The input:
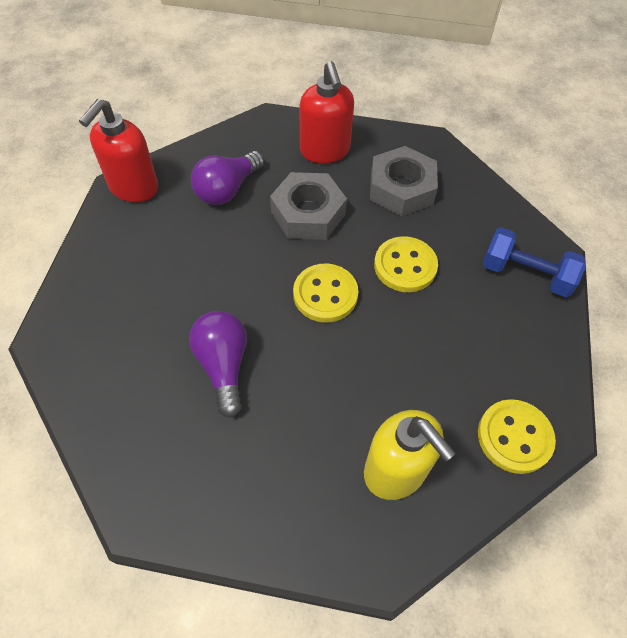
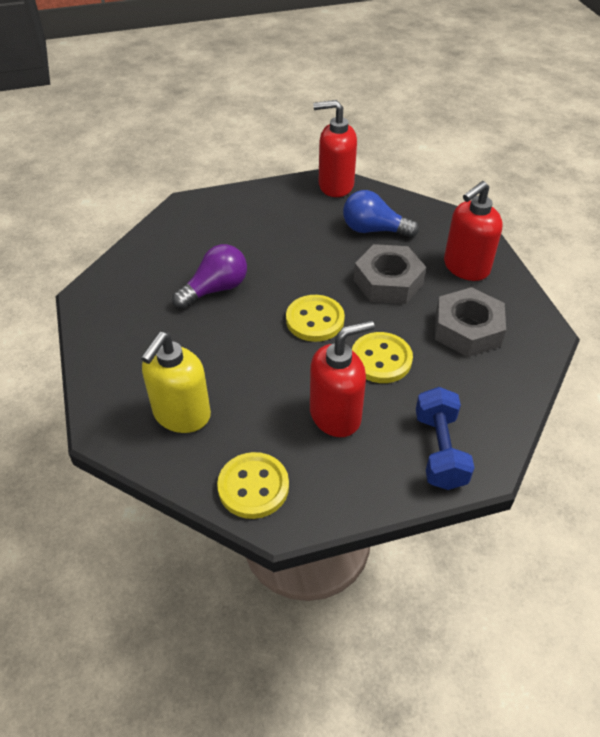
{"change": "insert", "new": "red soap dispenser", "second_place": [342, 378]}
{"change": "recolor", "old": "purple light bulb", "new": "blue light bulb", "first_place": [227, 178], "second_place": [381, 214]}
...
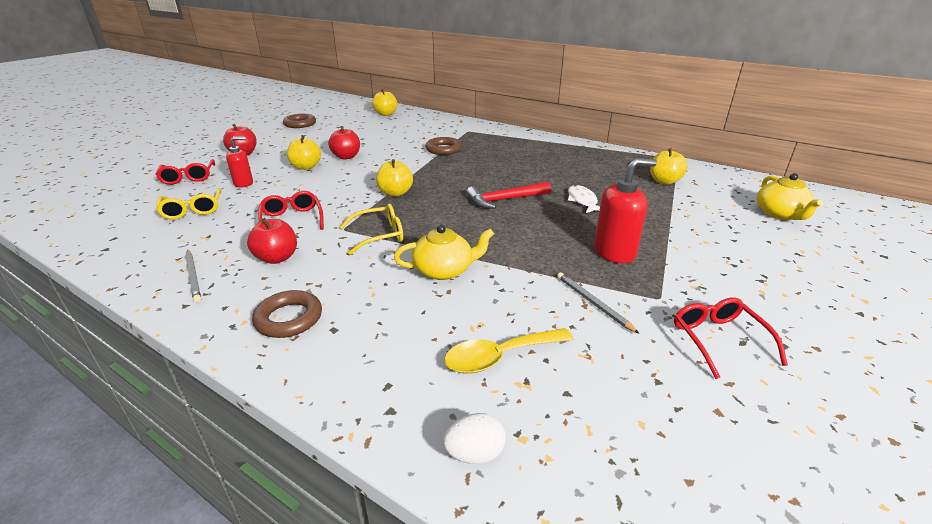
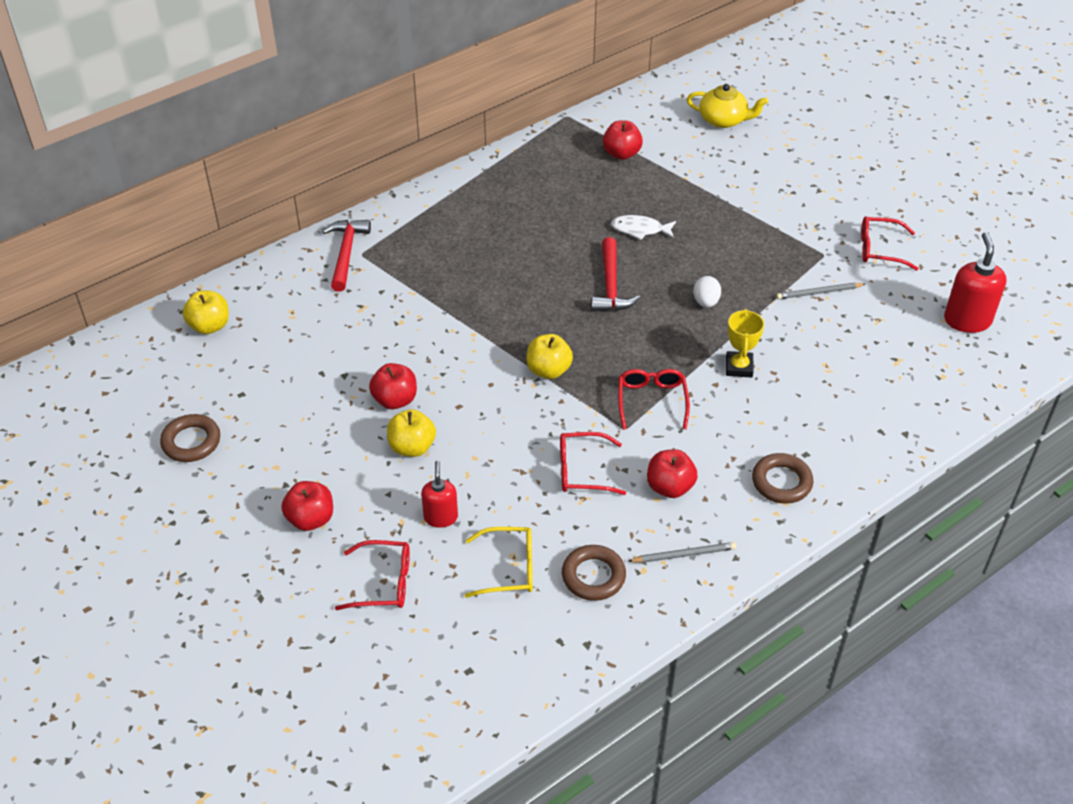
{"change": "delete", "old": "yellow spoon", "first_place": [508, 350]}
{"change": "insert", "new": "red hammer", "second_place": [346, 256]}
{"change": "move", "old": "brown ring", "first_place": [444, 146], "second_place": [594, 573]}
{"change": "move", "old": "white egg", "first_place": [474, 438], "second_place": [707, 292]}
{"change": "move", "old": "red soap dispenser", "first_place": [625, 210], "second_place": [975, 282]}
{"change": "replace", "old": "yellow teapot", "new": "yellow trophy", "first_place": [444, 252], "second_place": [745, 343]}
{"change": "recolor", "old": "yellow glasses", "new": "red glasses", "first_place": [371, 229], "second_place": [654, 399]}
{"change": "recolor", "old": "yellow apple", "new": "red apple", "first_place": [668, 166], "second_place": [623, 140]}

What is being asked: From the entries above, copy every line containing the word "dispenser".

Your solution:
{"change": "insert", "new": "red soap dispenser", "second_place": [342, 378]}
{"change": "move", "old": "red soap dispenser", "first_place": [625, 210], "second_place": [975, 282]}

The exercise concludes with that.